Task item: Output the span of lines from the one that contains "camera: 10 degrees right, 10 degrees down" through the end of the records, inclusive, exactly as written and free of pictures.

··········

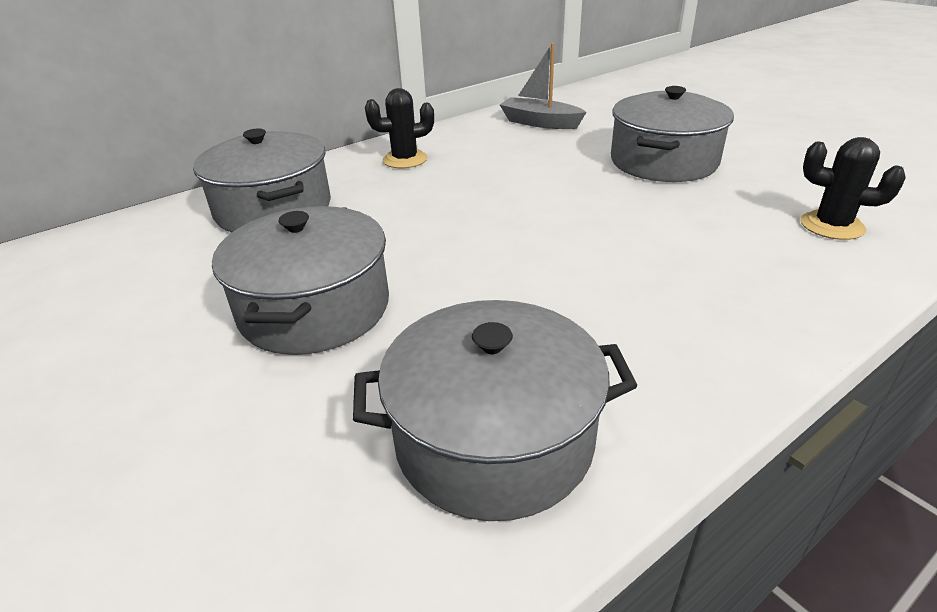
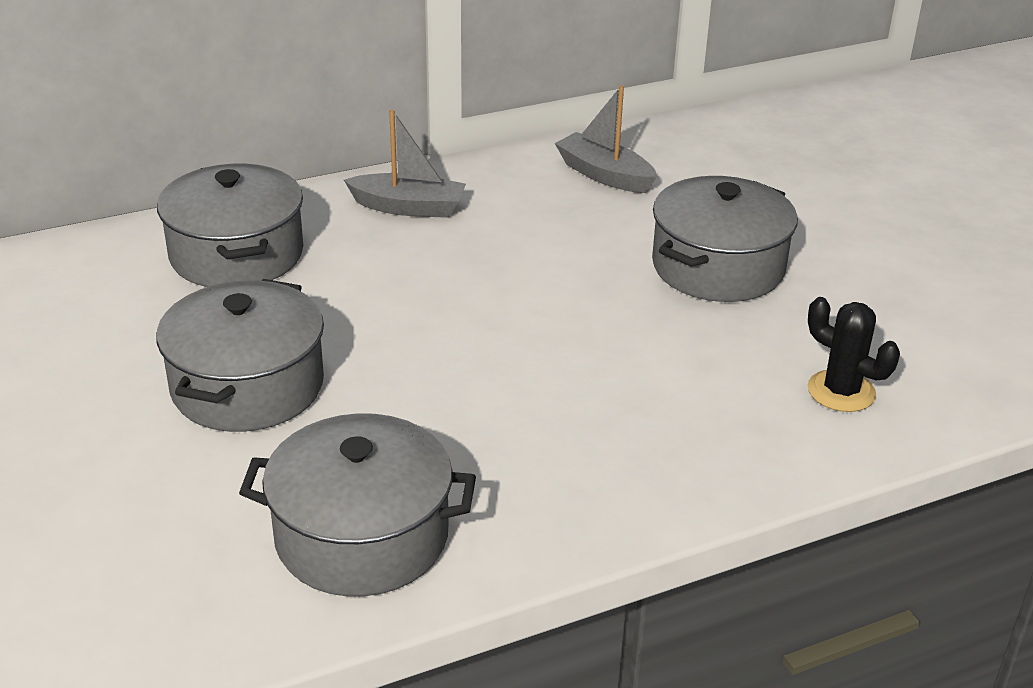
camera: 10 degrees right, 0 degrees up
(405, 159) = (409, 207): black cactus -> grey boat

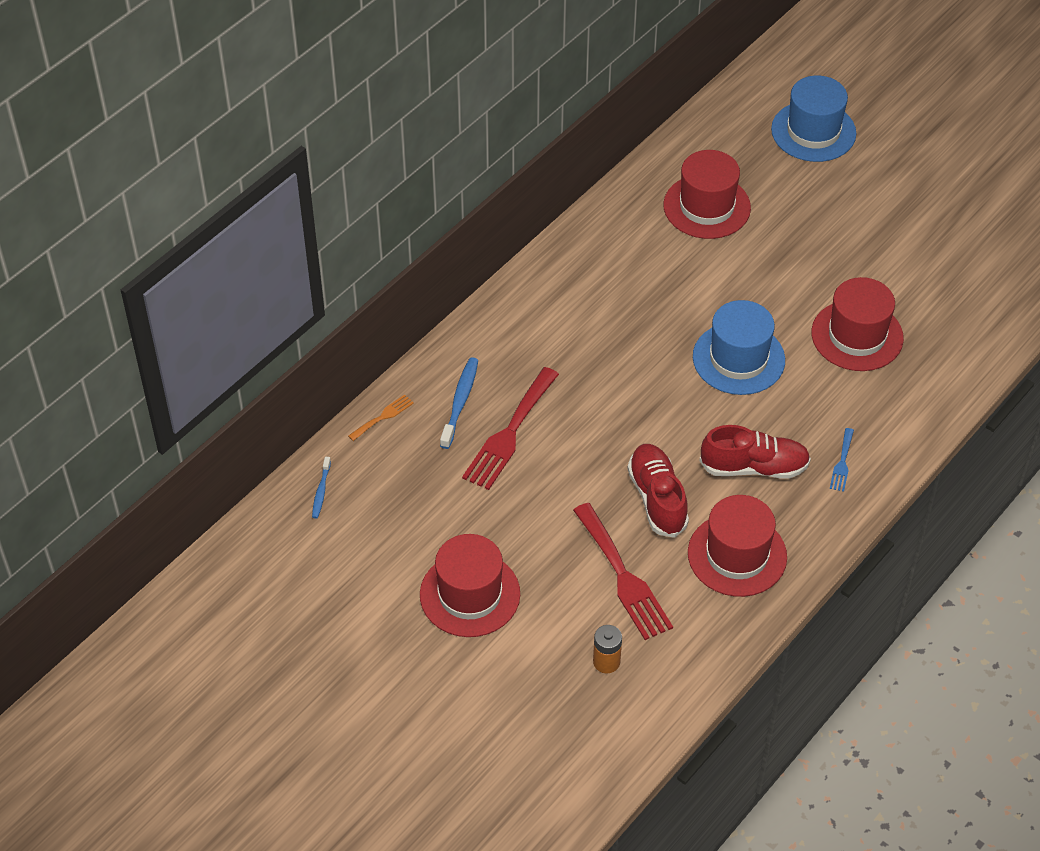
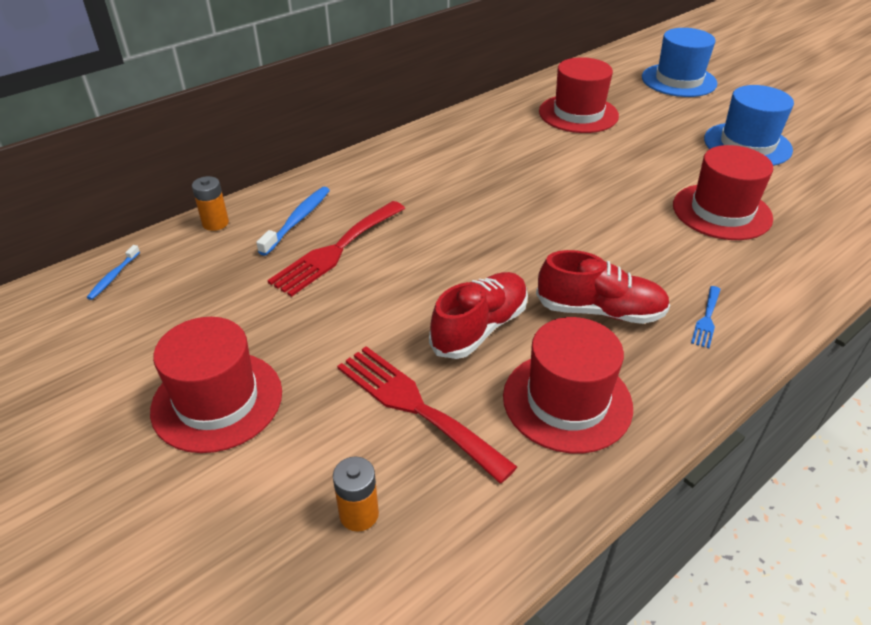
camera: 10 degrees right, 10 degrees down
(383, 417) = (215, 223): orange fork -> orange battery
(623, 577) = (415, 407): red fork -> red fork turned 150 degrees clockwise
(657, 498) = (480, 328): red shoe -> red shoe turned 45 degrees clockwise
(738, 358) = (594, 216): blue hat -> blue hat (747, 144)

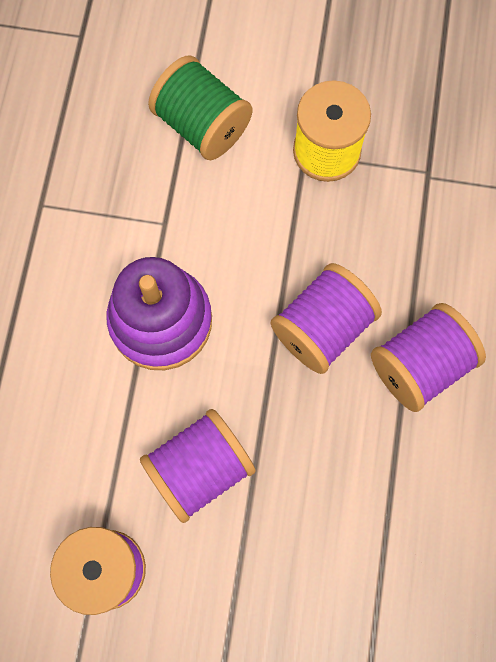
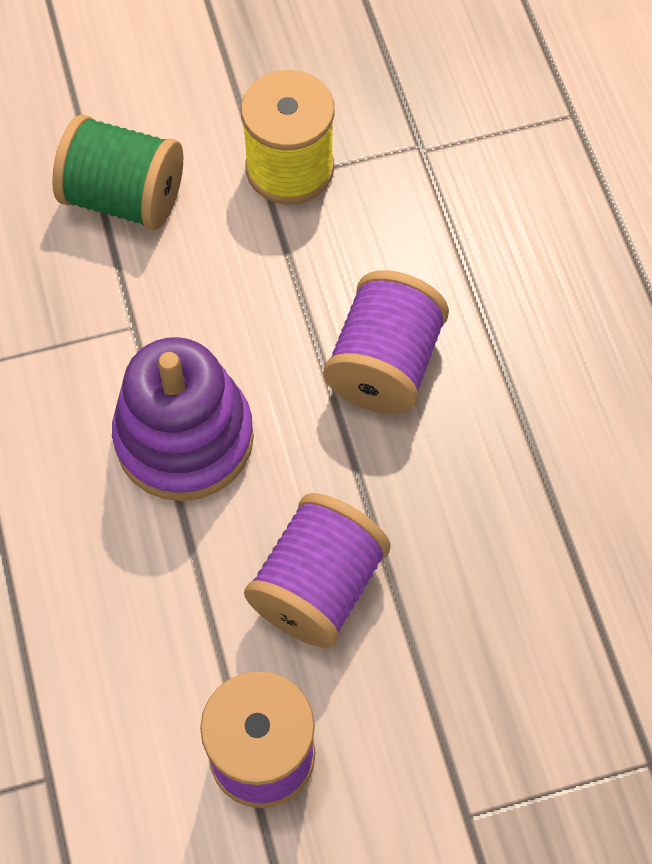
camera: 25 degrees left, 10 degrees down
(420, 365) = (519, 358): purple spool -> none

··········

Reply:
camera: 10 degrees right, 10 degrees down
(383, 417) = (215, 223): orange fork -> orange battery
(623, 577) = (415, 407): red fork -> red fork turned 150 degrees clockwise
(657, 498) = (480, 328): red shoe -> red shoe turned 45 degrees clockwise
(738, 358) = (594, 216): blue hat -> blue hat (747, 144)

camera: 25 degrees left, 10 degrees down
(420, 365) = (519, 358): purple spool -> none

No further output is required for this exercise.